Data under study –
· · · · ·
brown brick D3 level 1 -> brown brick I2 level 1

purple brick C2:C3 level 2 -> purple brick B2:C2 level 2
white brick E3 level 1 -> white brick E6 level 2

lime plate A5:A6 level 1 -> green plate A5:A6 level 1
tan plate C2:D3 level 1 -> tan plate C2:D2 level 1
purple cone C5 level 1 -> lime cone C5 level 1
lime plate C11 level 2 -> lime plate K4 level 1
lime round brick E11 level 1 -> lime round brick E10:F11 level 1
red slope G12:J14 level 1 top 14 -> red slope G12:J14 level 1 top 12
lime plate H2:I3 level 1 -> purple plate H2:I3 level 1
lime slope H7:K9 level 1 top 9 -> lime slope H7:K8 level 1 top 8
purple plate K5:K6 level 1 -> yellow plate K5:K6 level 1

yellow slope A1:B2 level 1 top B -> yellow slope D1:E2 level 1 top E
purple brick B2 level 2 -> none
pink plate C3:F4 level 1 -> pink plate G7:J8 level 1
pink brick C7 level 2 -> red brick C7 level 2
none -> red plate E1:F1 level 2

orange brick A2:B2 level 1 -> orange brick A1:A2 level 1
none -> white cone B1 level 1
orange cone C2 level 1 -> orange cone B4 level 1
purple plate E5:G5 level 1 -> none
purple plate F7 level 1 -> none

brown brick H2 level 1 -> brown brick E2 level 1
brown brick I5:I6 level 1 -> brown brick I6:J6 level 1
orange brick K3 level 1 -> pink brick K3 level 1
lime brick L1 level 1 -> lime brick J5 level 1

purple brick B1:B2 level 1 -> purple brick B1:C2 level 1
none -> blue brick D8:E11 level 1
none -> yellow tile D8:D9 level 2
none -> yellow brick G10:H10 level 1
· · · · ·
Exercise –
Restate every line of the listing word for word.

Answer to the exercise –
brown brick D3 level 1 -> brown brick I2 level 1

purple brick C2:C3 level 2 -> purple brick B2:C2 level 2
white brick E3 level 1 -> white brick E6 level 2

lime plate A5:A6 level 1 -> green plate A5:A6 level 1
tan plate C2:D3 level 1 -> tan plate C2:D2 level 1
purple cone C5 level 1 -> lime cone C5 level 1
lime plate C11 level 2 -> lime plate K4 level 1
lime round brick E11 level 1 -> lime round brick E10:F11 level 1
red slope G12:J14 level 1 top 14 -> red slope G12:J14 level 1 top 12
lime plate H2:I3 level 1 -> purple plate H2:I3 level 1
lime slope H7:K9 level 1 top 9 -> lime slope H7:K8 level 1 top 8
purple plate K5:K6 level 1 -> yellow plate K5:K6 level 1

yellow slope A1:B2 level 1 top B -> yellow slope D1:E2 level 1 top E
purple brick B2 level 2 -> none
pink plate C3:F4 level 1 -> pink plate G7:J8 level 1
pink brick C7 level 2 -> red brick C7 level 2
none -> red plate E1:F1 level 2

orange brick A2:B2 level 1 -> orange brick A1:A2 level 1
none -> white cone B1 level 1
orange cone C2 level 1 -> orange cone B4 level 1
purple plate E5:G5 level 1 -> none
purple plate F7 level 1 -> none

brown brick H2 level 1 -> brown brick E2 level 1
brown brick I5:I6 level 1 -> brown brick I6:J6 level 1
orange brick K3 level 1 -> pink brick K3 level 1
lime brick L1 level 1 -> lime brick J5 level 1

purple brick B1:B2 level 1 -> purple brick B1:C2 level 1
none -> blue brick D8:E11 level 1
none -> yellow tile D8:D9 level 2
none -> yellow brick G10:H10 level 1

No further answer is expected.